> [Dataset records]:
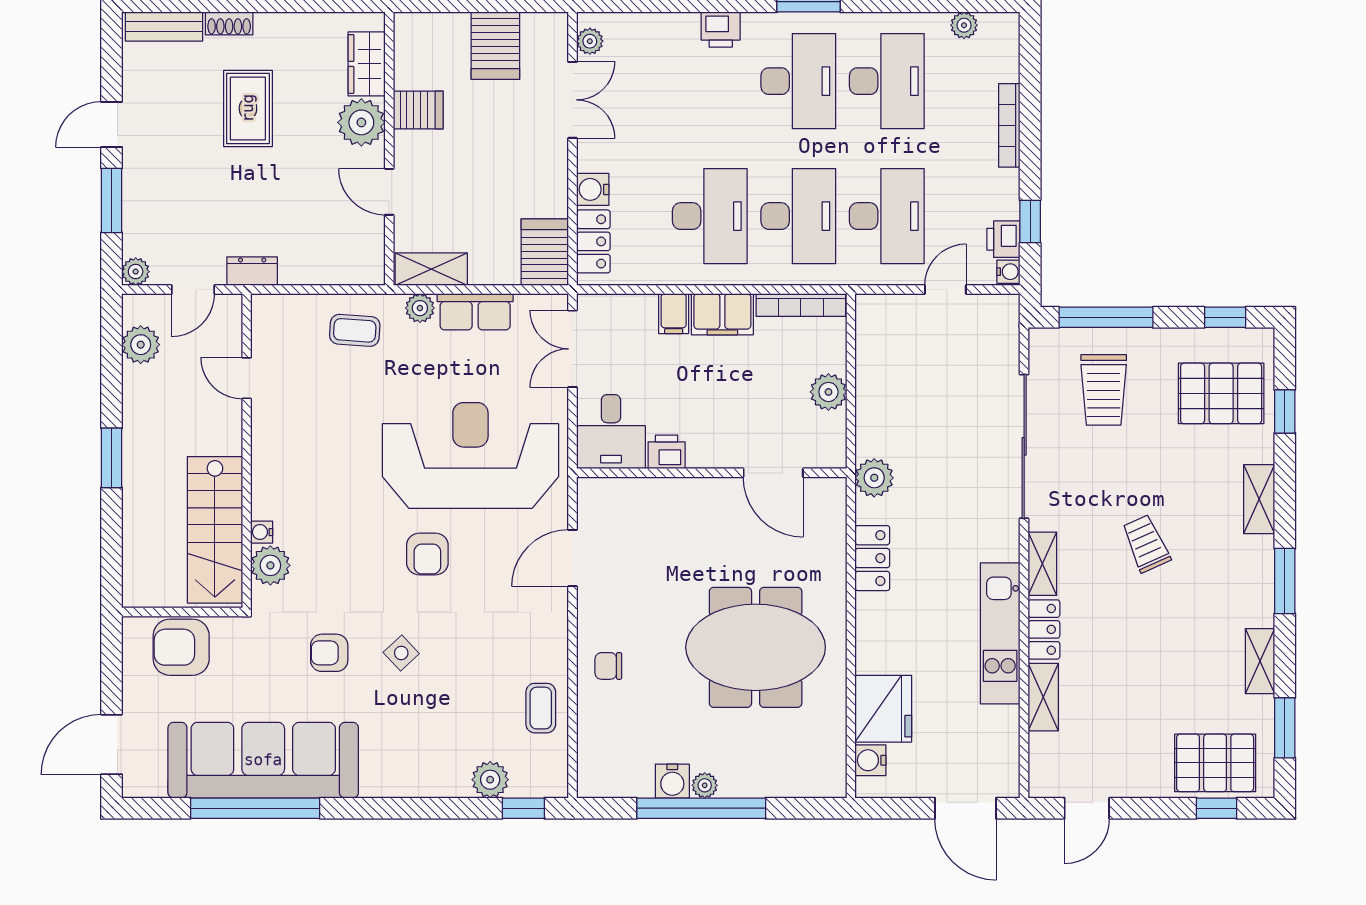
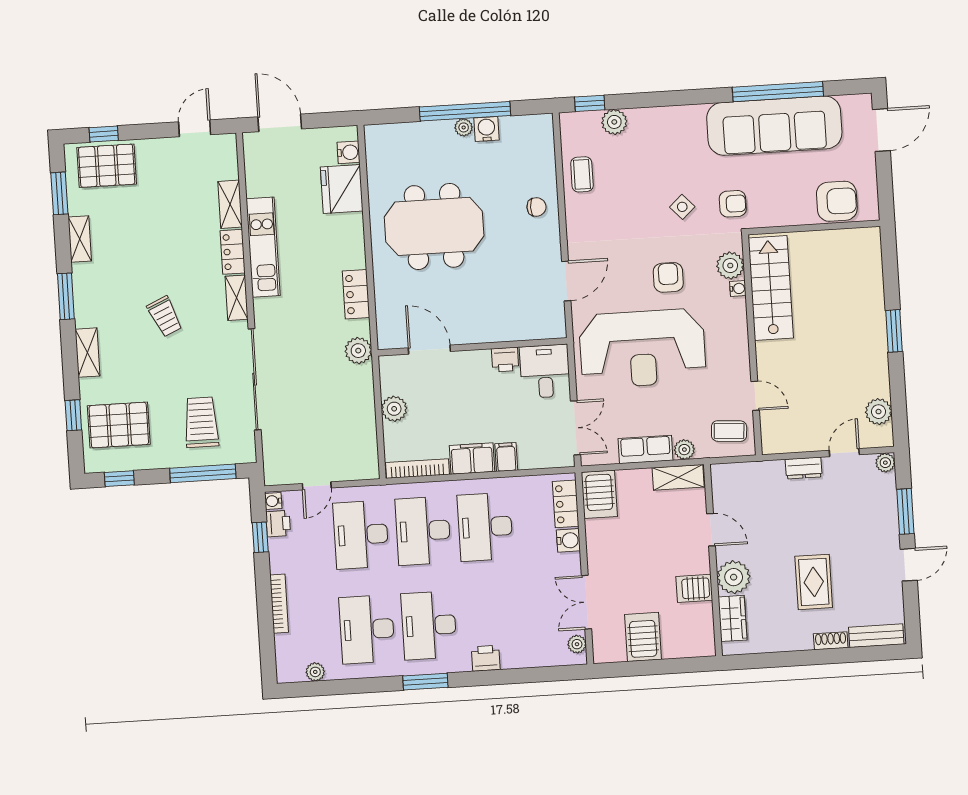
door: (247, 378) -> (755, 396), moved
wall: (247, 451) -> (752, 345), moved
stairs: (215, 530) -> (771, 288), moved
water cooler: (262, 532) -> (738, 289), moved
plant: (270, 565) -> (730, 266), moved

> [Request]:
Without the pictures, repeat all the records word for word.

> [Solution]:
door: (247, 378) -> (755, 396), moved
wall: (247, 451) -> (752, 345), moved
stairs: (215, 530) -> (771, 288), moved
water cooler: (262, 532) -> (738, 289), moved
plant: (270, 565) -> (730, 266), moved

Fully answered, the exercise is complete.